**Instructions for the task:**
Word for word, retype the lines from the one containing "purple arrow: (28, 60) -> (23, 64), moved" to the one containing "brown arrow: (57, 242)" below, keeping both end lines and dropping the pictures.

Data entries:

• • • •

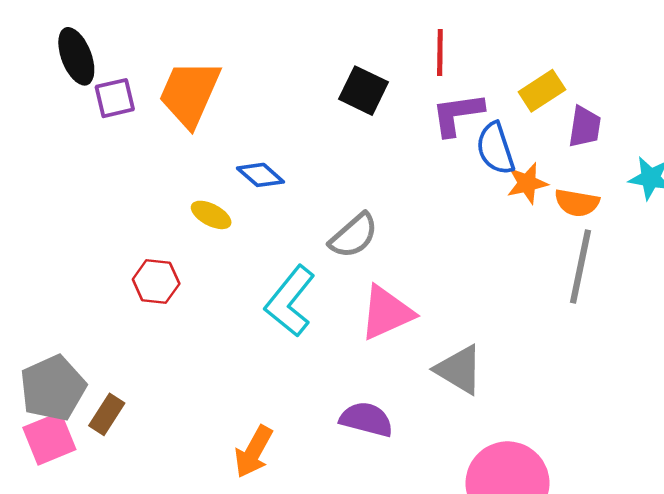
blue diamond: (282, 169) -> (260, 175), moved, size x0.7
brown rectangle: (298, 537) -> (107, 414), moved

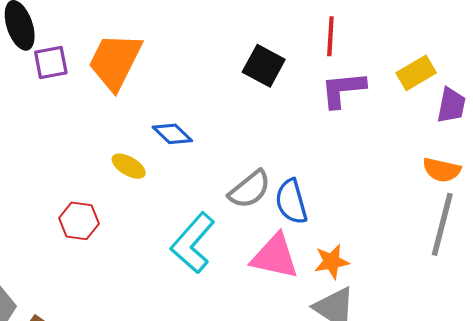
blue semicircle: (495, 148) -> (291, 202), moved
orange star: (527, 183) -> (332, 262), moved
pink triangle: (387, 313) -> (275, 256), turned 34

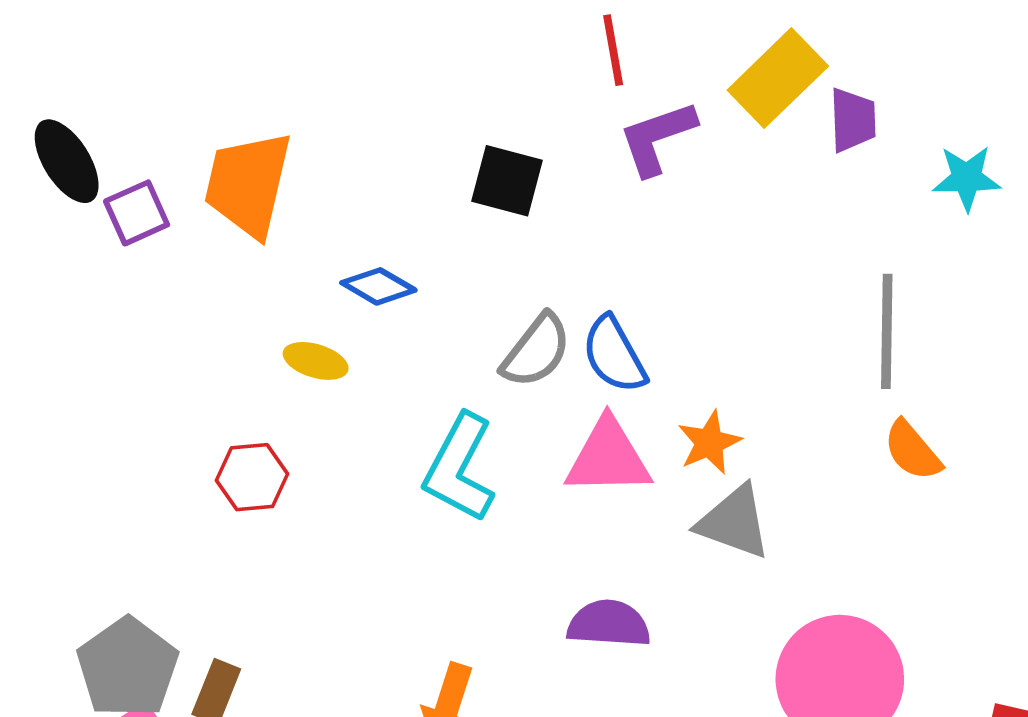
black square: (264, 66) -> (507, 181), moved
yellow rectangle: (416, 73) -> (778, 78), size x1.4
orange semicircle: (442, 170) -> (912, 451), moved, turned 51

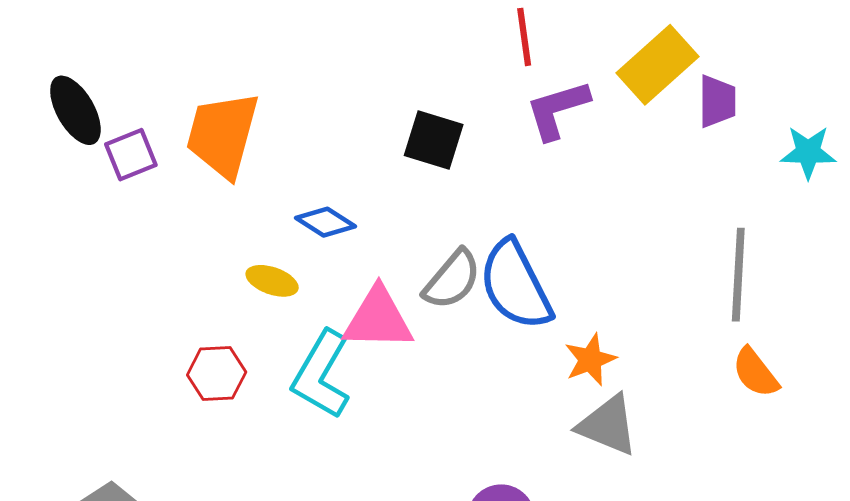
blue semicircle: (614, 355) -> (515, 285), size x1.4
pink triangle: (608, 457) -> (378, 319), moved
cyan L-shape: (459, 468) -> (321, 375), moved

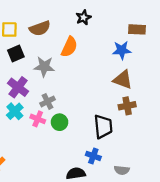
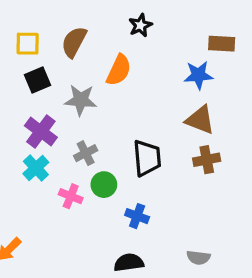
brown semicircle: (40, 28) -> (74, 42), turned 138
pink cross: (38, 119) -> (71, 196), moved
black trapezoid: (103, 127) -> (147, 158), moved
blue cross: (93, 156) -> (137, 216), moved

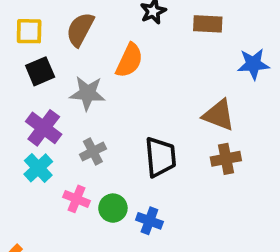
brown rectangle: (222, 44) -> (208, 24), moved
blue star: (198, 75) -> (253, 64), moved
green circle: (104, 185) -> (113, 208), moved

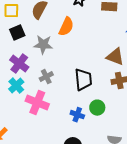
pink cross: (77, 199) -> (37, 103), size x1.6
green circle: (113, 208) -> (97, 108), moved

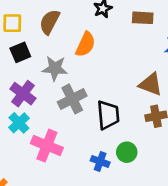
gray cross: (46, 77) -> (72, 99), moved, size x1.5

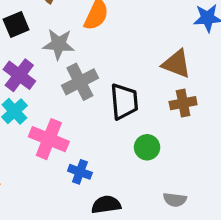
blue cross: (100, 161) -> (80, 172), moved

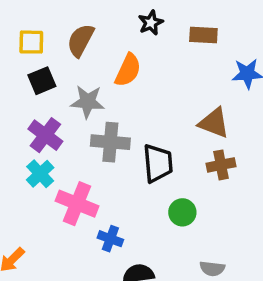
gray cross: (80, 82) -> (110, 142), turned 32

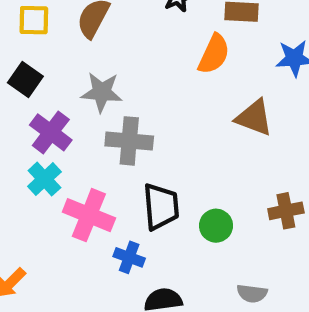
orange semicircle: (128, 70) -> (214, 54), moved
black square: (42, 81) -> (25, 79), moved, turned -32
black trapezoid: (158, 163) -> (161, 207), moved
brown cross: (221, 165) -> (286, 211), moved

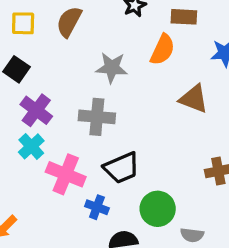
gray star: (102, 92) -> (112, 68), moved
black trapezoid: (161, 207) -> (122, 168), turned 72
green circle: (216, 226) -> (158, 209), moved, size x1.4

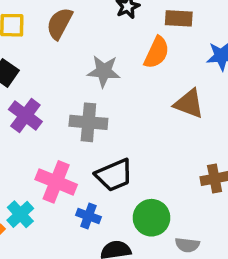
cyan cross: (31, 146) -> (20, 214), moved

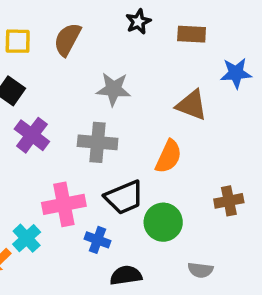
orange semicircle: (157, 52) -> (169, 157), moved
brown triangle: (189, 104) -> (192, 105), moved
pink cross: (56, 182) -> (64, 204), turned -33
green circle: (151, 218) -> (163, 222), moved

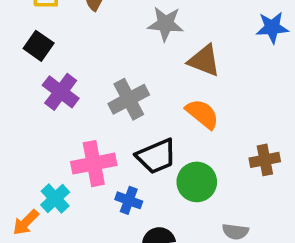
gray star: (114, 89) -> (166, 24), moved
brown triangle: (192, 105) -> (204, 61), moved
gray cross: (98, 142) -> (129, 99), turned -33
orange semicircle: (169, 157) -> (202, 114), turned -76

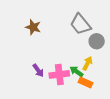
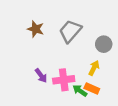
gray trapezoid: (80, 24) -> (70, 31), moved, turned 80
green arrow: (76, 71) -> (80, 91), moved

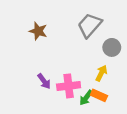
gray trapezoid: (70, 31) -> (90, 25), moved
green arrow: (80, 91) -> (86, 98), turned -88

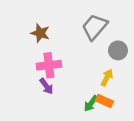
pink cross: (69, 86) -> (49, 65), moved

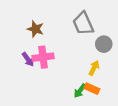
gray trapezoid: (95, 27) -> (83, 24), turned -65
purple arrow: (46, 86) -> (28, 59), moved

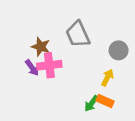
gray trapezoid: (83, 24) -> (78, 34), moved
brown star: (36, 29) -> (41, 47), moved

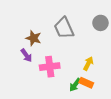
gray circle: (119, 50) -> (100, 23), moved
pink cross: (49, 65) -> (50, 67), moved

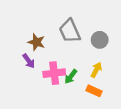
gray circle: (100, 23) -> (100, 40), moved
green arrow: (75, 85) -> (71, 76), moved

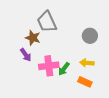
gray trapezoid: (70, 31) -> (47, 22), moved
yellow arrow: (96, 70) -> (87, 63), turned -112

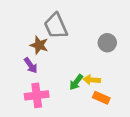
yellow arrow: (87, 63) -> (92, 80), moved
pink cross: (49, 66) -> (37, 95), moved

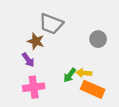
gray trapezoid: (56, 26) -> (51, 24), turned -45
orange rectangle: (101, 98) -> (93, 89), size x1.5

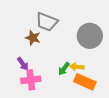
gray circle: (98, 39) -> (90, 36), size x1.6
purple arrow: (28, 60) -> (23, 64), moved

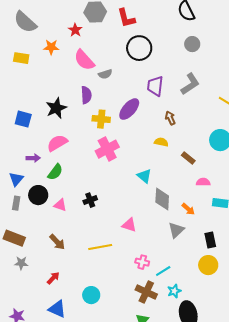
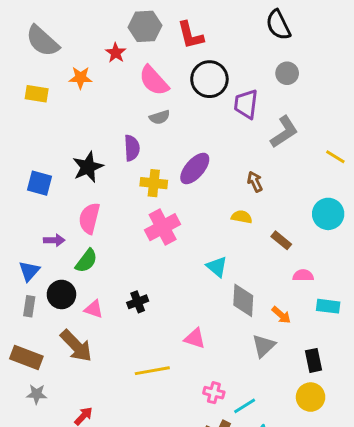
pink semicircle: (84, 60) -> (154, 81), moved
purple trapezoid: (155, 86) -> (246, 104), moved
pink semicircle: (57, 143) -> (89, 218), turned -45
brown arrow: (57, 242) -> (76, 346), moved, size x1.4

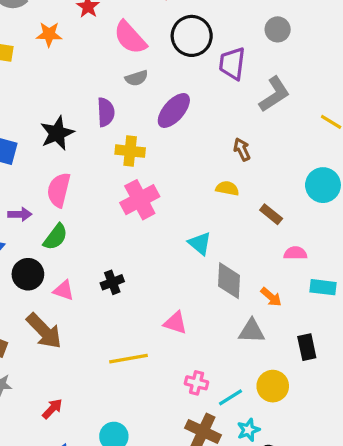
purple ellipse: (195, 168) -> (174, 110), moved
gray triangle: (264, 346) -> (252, 331), turned 45
yellow circle: (311, 397) -> (273, 386), moved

• • • •

**Result of the task:**
purple arrow: (28, 60) -> (23, 64), moved

pink semicircle: (84, 60) -> (154, 81), moved
purple trapezoid: (155, 86) -> (246, 104), moved
pink semicircle: (57, 143) -> (89, 218), turned -45
brown arrow: (57, 242) -> (76, 346), moved, size x1.4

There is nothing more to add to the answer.